··· Data for review ···

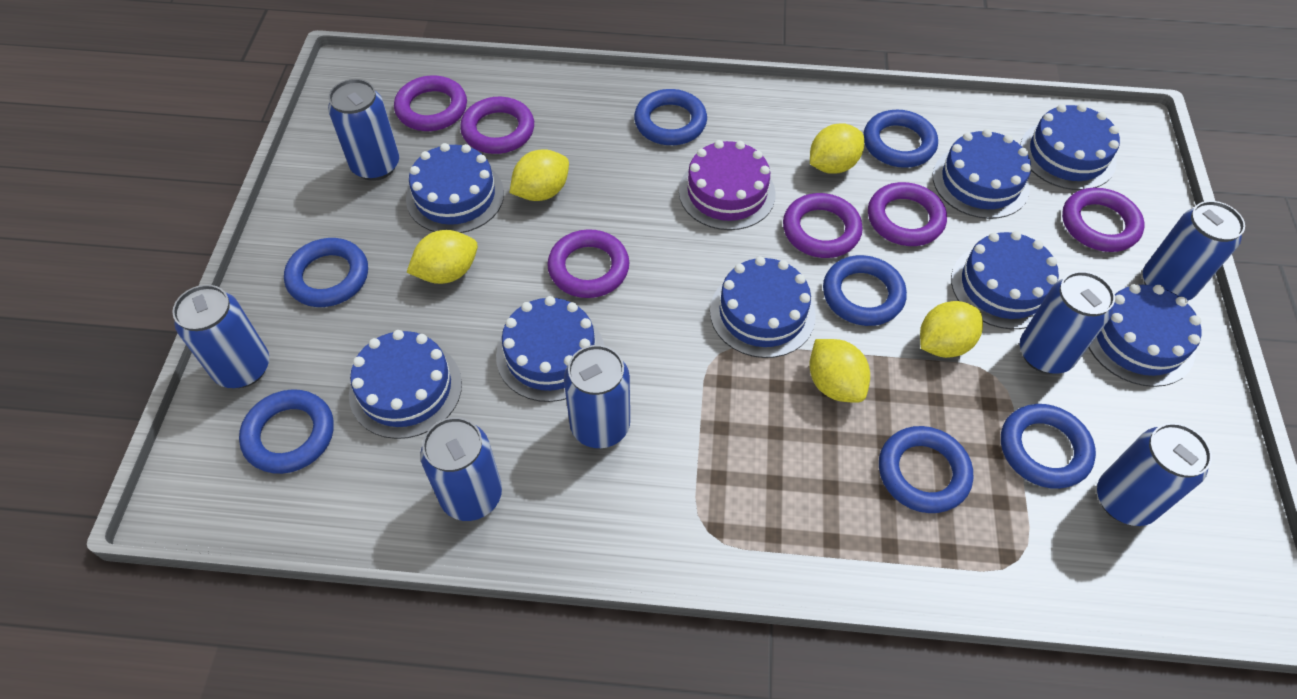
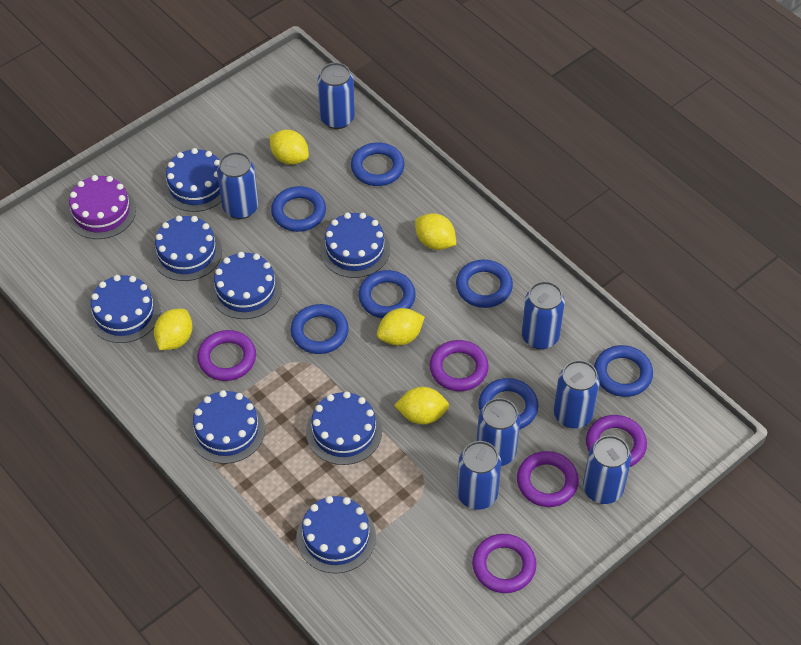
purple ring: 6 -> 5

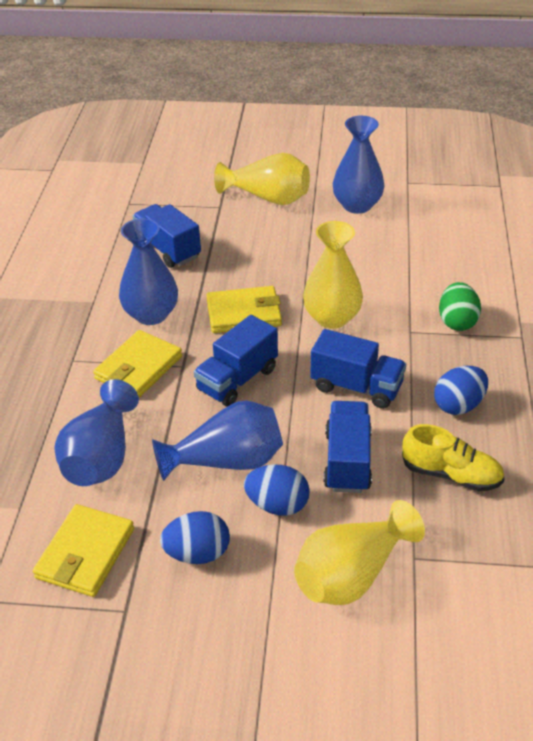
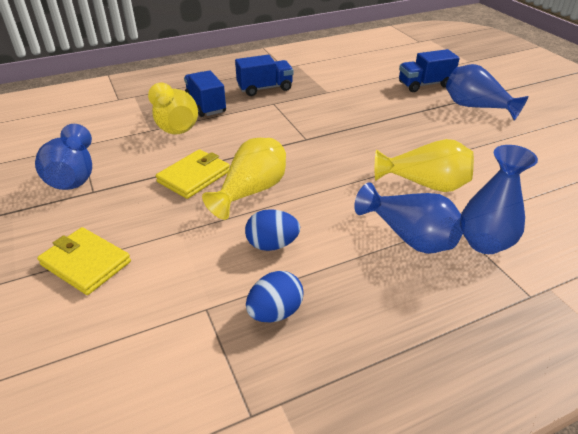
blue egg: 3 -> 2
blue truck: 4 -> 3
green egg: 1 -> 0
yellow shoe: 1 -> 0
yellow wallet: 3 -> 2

···

Hand back the data exactly as it appears, with all pictures cut.

- _Output_:
purple ring: 6 -> 5

blue egg: 3 -> 2
blue truck: 4 -> 3
green egg: 1 -> 0
yellow shoe: 1 -> 0
yellow wallet: 3 -> 2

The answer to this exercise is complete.